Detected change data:
------------------------

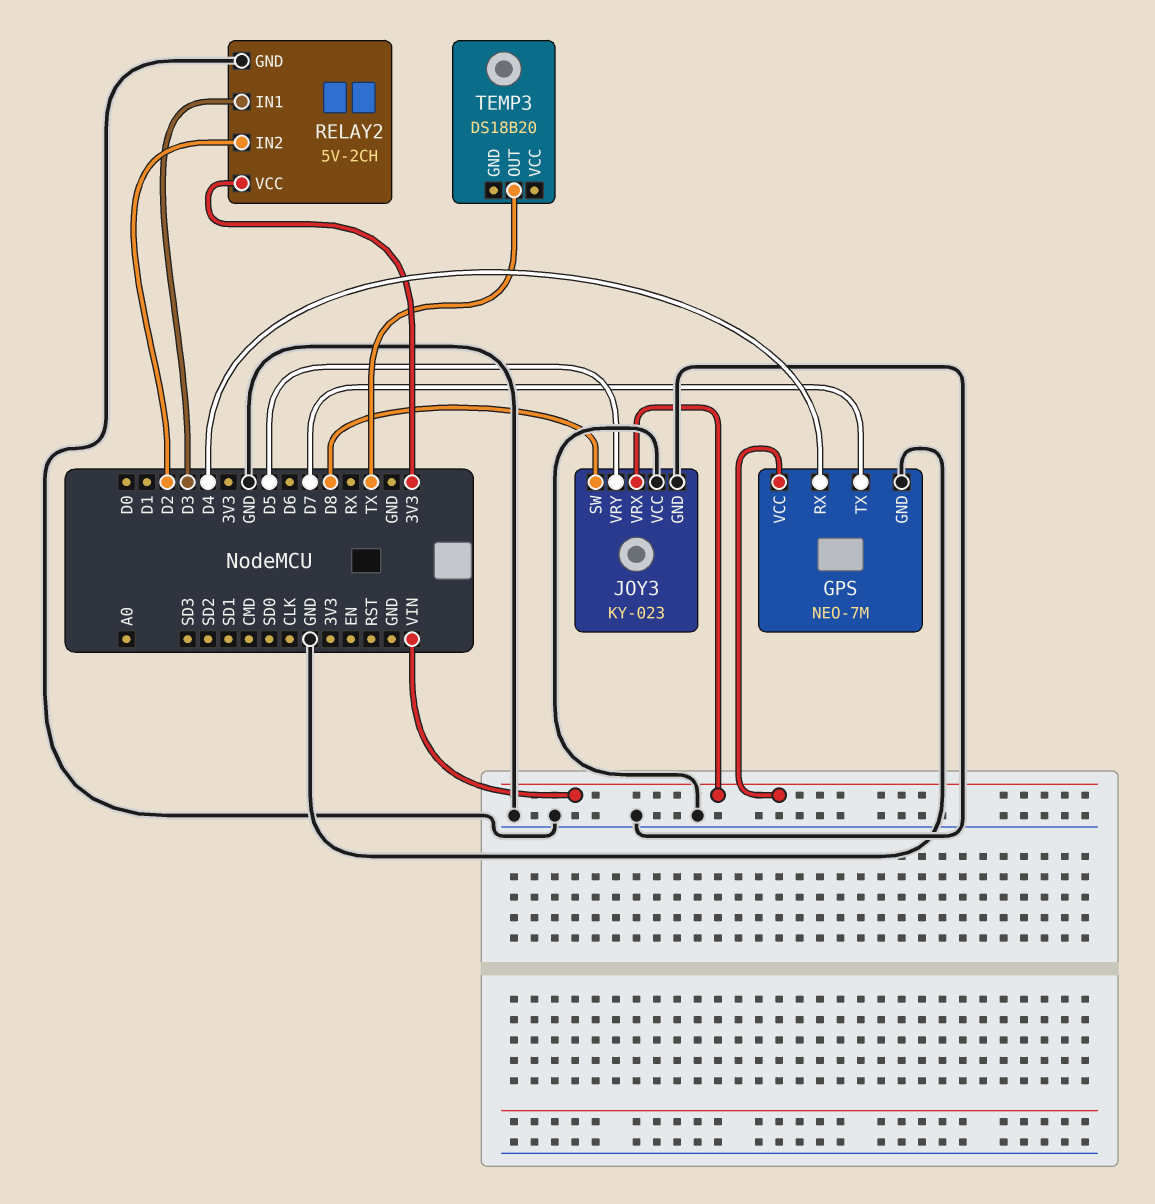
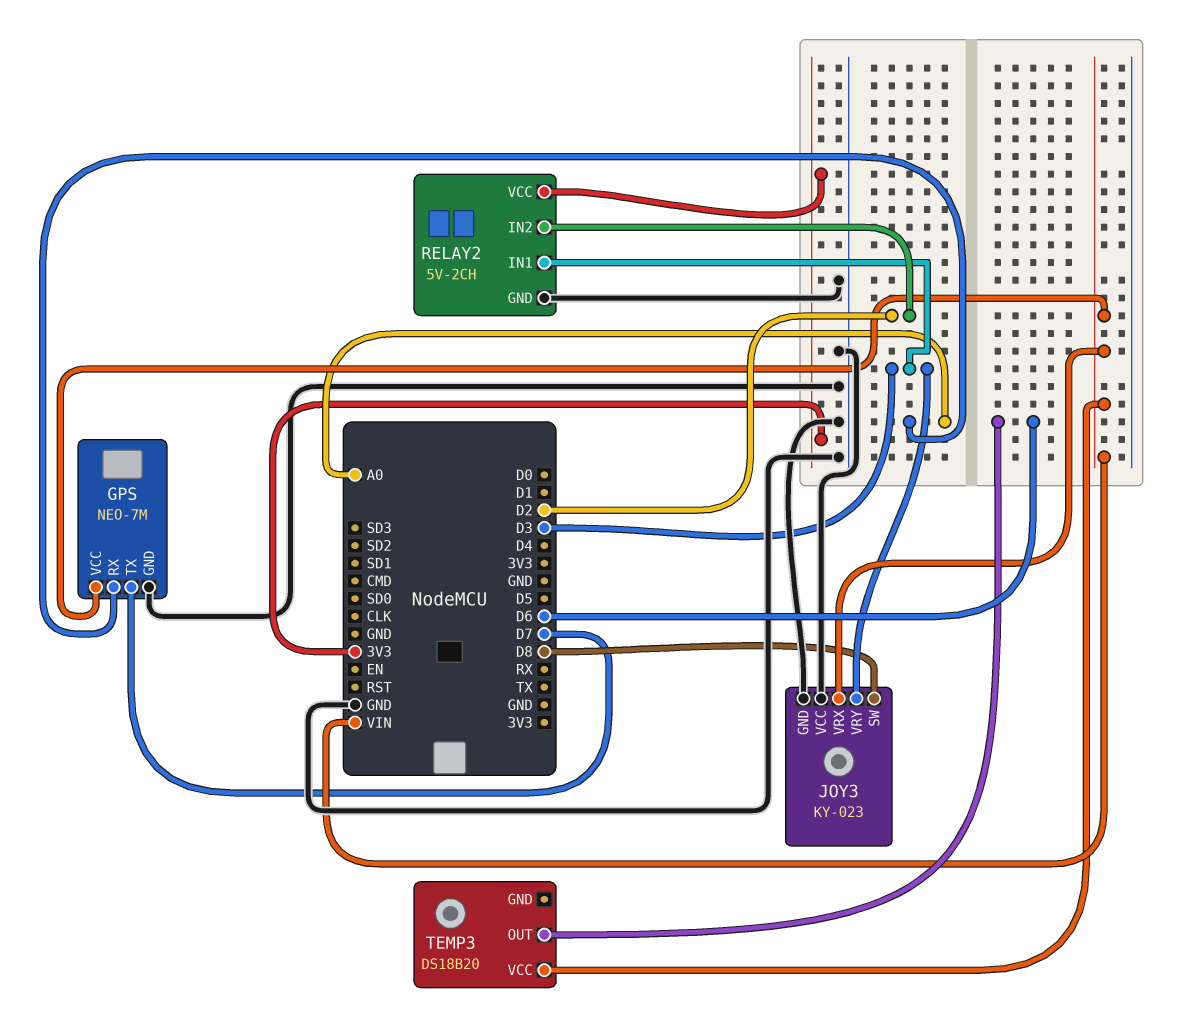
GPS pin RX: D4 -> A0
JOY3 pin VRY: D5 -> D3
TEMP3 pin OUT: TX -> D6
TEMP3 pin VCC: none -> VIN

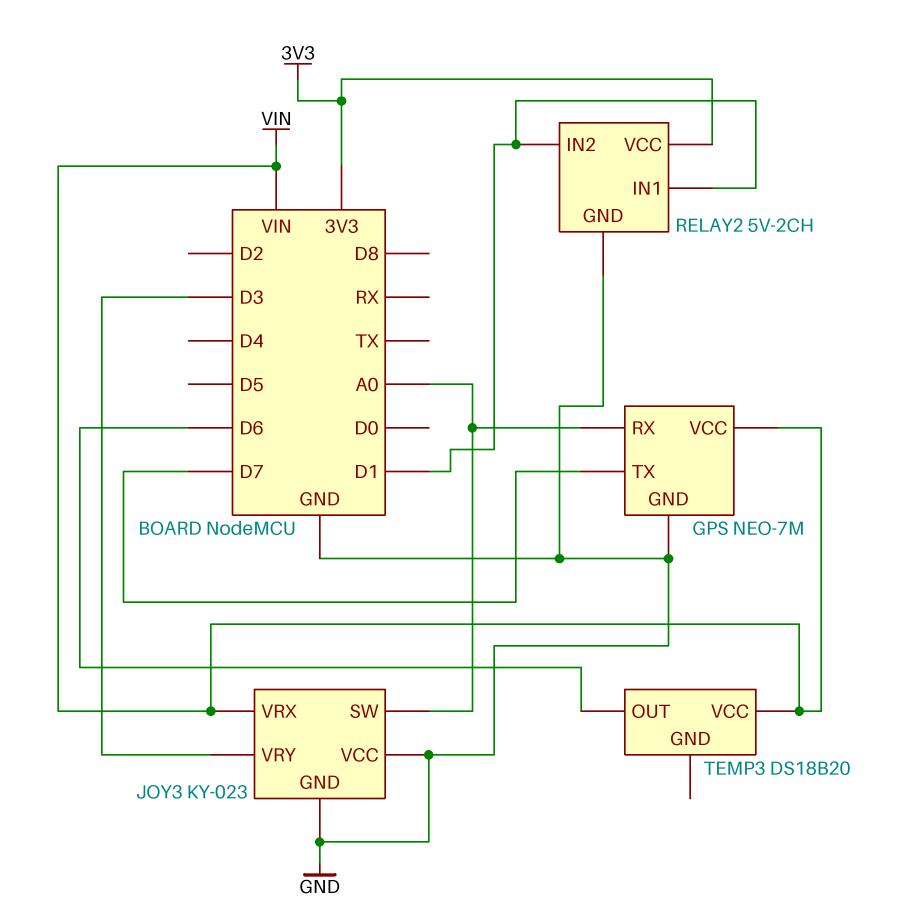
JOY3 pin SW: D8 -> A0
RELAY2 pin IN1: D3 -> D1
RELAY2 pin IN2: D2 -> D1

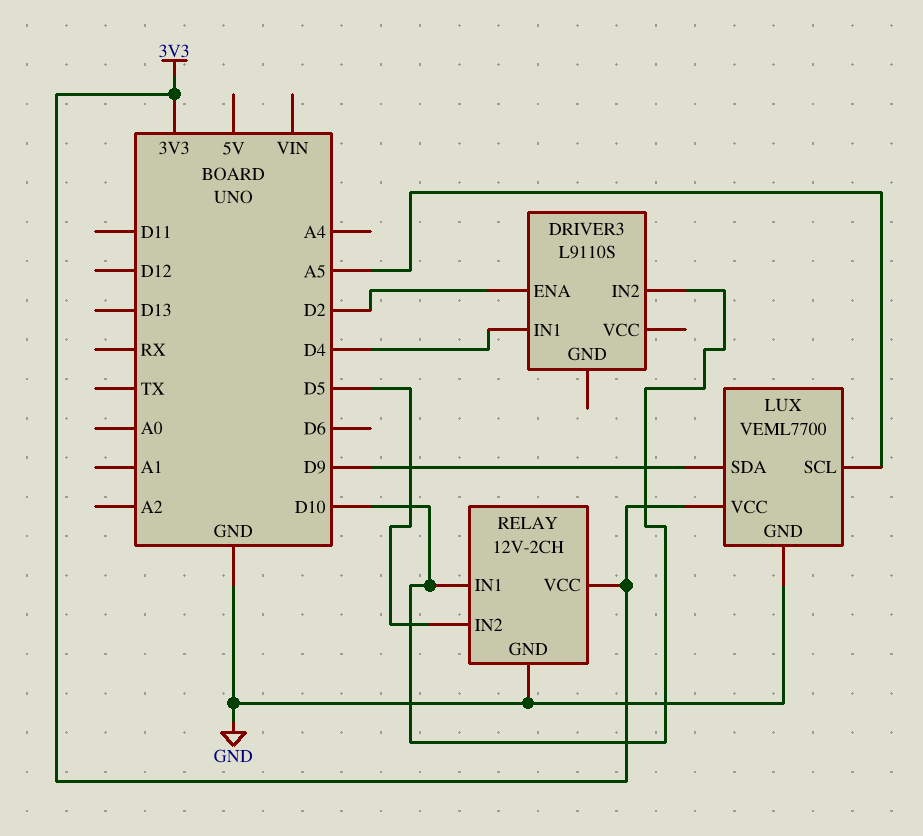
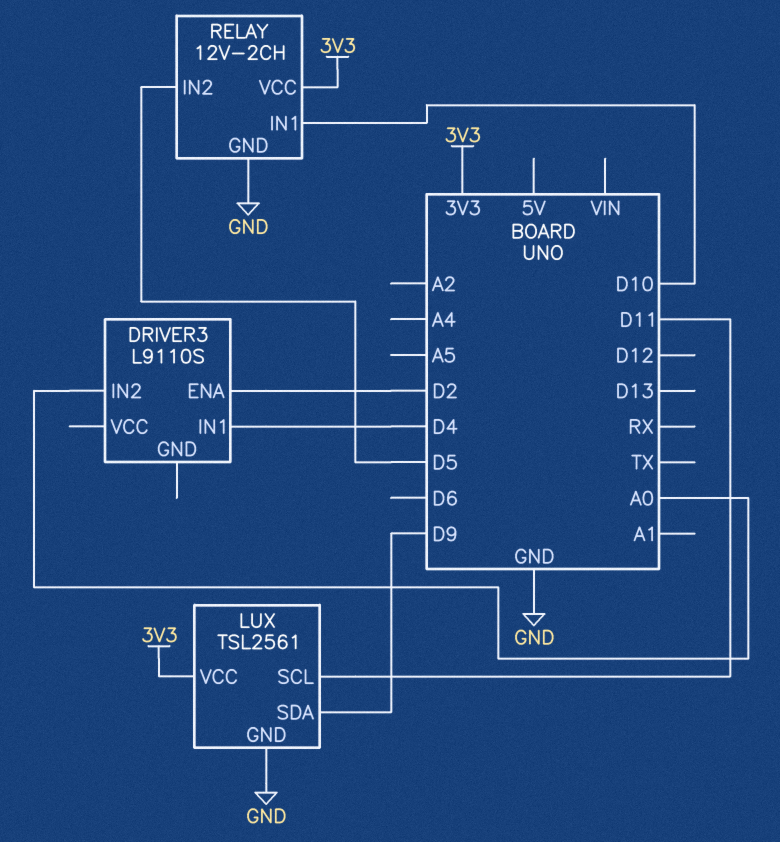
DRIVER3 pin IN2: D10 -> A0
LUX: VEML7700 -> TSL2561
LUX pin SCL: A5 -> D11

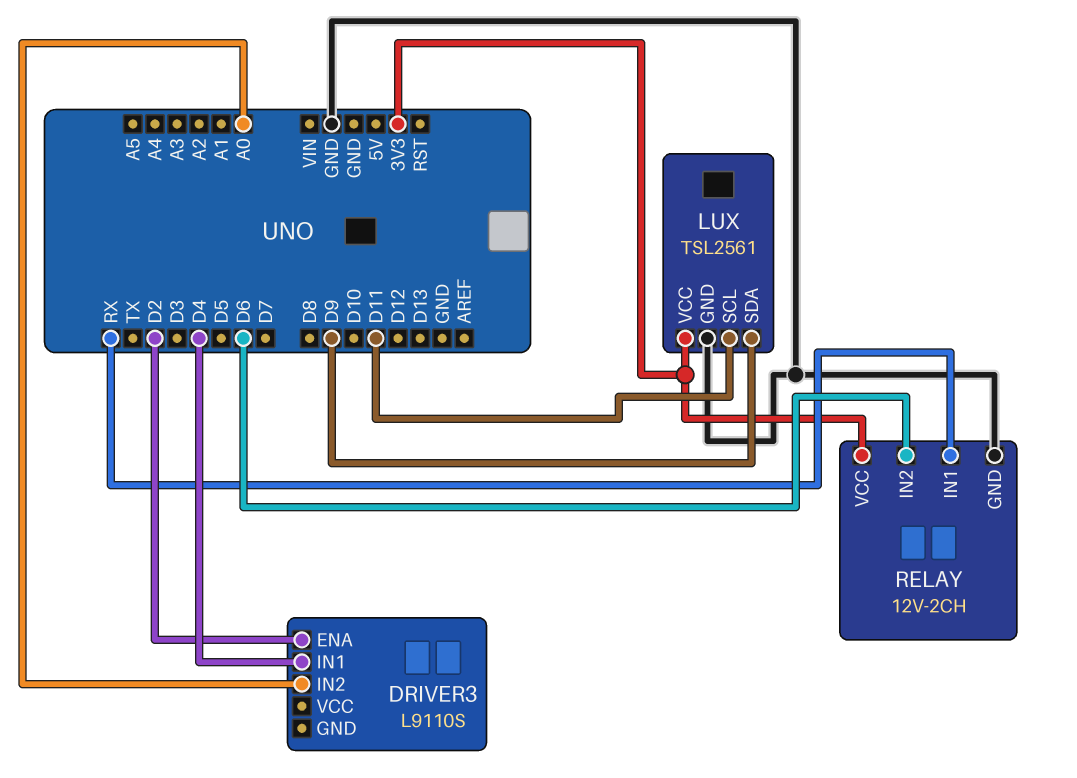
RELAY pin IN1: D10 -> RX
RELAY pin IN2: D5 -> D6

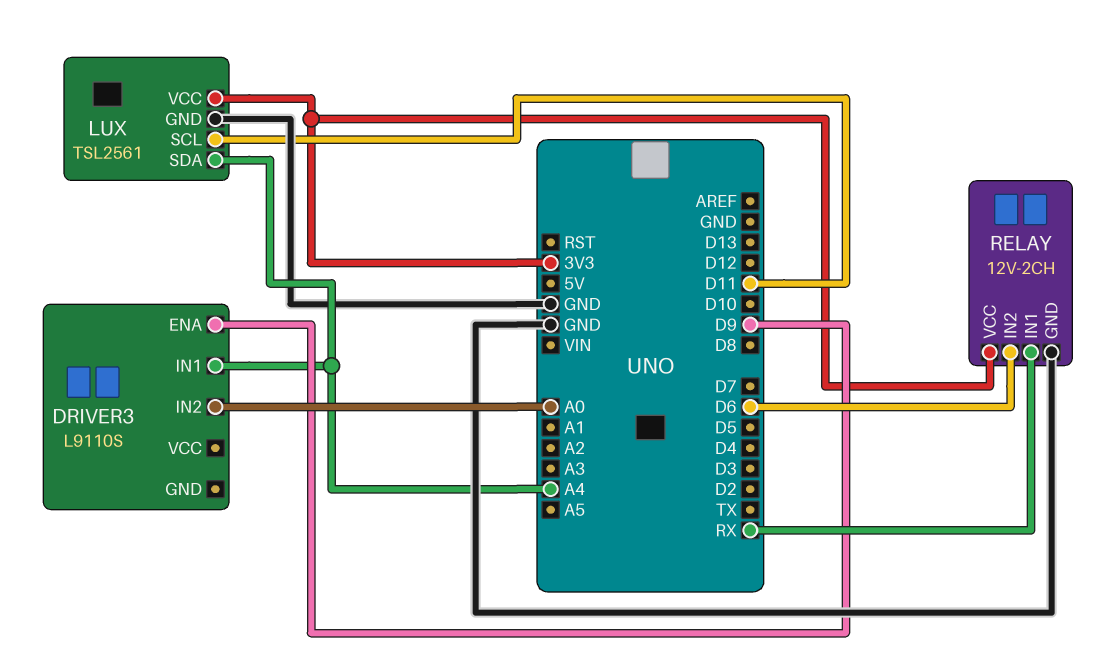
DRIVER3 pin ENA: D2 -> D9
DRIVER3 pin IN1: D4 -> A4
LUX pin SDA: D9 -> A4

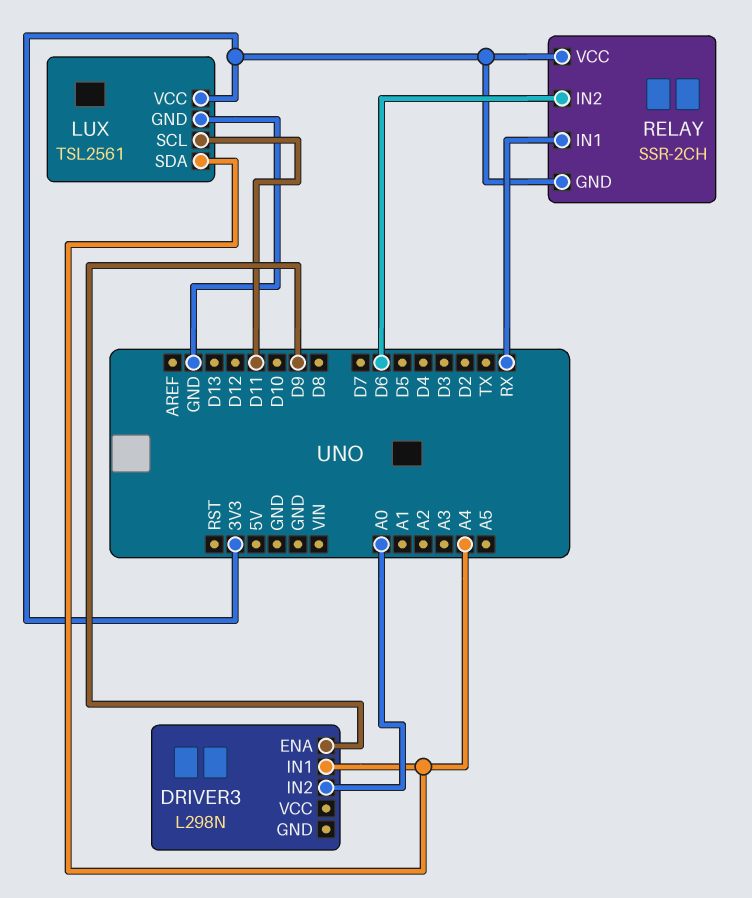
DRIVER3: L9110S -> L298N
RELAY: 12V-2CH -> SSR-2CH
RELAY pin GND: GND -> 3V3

------------------------

**Task:** Set down exactly and only the lines from the line that contains "JOY3 pin VRY: D5 -> D3" through the last line of the entries above, with both of those lines included and the pictures left out.

**Reply to the exercise:**
JOY3 pin VRY: D5 -> D3
TEMP3 pin OUT: TX -> D6
TEMP3 pin VCC: none -> VIN

JOY3 pin SW: D8 -> A0
RELAY2 pin IN1: D3 -> D1
RELAY2 pin IN2: D2 -> D1

DRIVER3 pin IN2: D10 -> A0
LUX: VEML7700 -> TSL2561
LUX pin SCL: A5 -> D11

RELAY pin IN1: D10 -> RX
RELAY pin IN2: D5 -> D6

DRIVER3 pin ENA: D2 -> D9
DRIVER3 pin IN1: D4 -> A4
LUX pin SDA: D9 -> A4

DRIVER3: L9110S -> L298N
RELAY: 12V-2CH -> SSR-2CH
RELAY pin GND: GND -> 3V3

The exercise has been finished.